__PROVIDED RECORDS__.

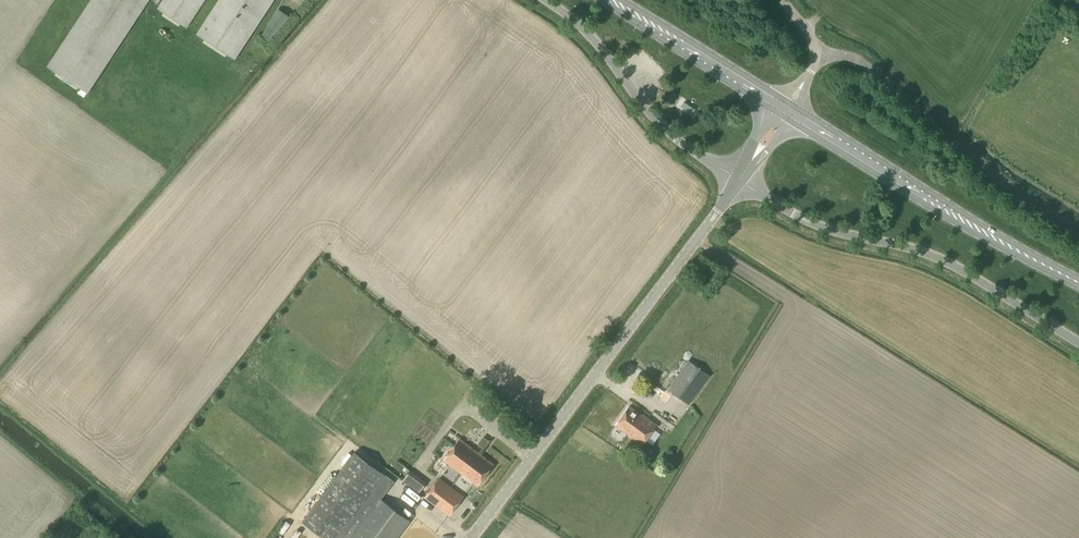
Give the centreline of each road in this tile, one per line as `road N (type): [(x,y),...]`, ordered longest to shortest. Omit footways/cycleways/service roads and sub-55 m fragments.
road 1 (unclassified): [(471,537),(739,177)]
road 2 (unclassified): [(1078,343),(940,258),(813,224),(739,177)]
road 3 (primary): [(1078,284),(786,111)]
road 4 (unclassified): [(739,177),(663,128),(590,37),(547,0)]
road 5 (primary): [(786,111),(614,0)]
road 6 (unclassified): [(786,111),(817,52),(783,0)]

__TASK REQUIREMENTS__. Output the records exactly, pictures excluded.

__EXERCISE OUTPUT__.
Give the centreline of each road in this tile, one per line as `road N (type): [(x,y),...]`, ordered longest to shortest. Omit footways/cycleways/service roads and sub-55 m fragments.
road 1 (unclassified): [(471,537),(739,177)]
road 2 (unclassified): [(1078,343),(940,258),(813,224),(739,177)]
road 3 (primary): [(1078,284),(786,111)]
road 4 (unclassified): [(739,177),(663,128),(590,37),(547,0)]
road 5 (primary): [(786,111),(614,0)]
road 6 (unclassified): [(786,111),(817,52),(783,0)]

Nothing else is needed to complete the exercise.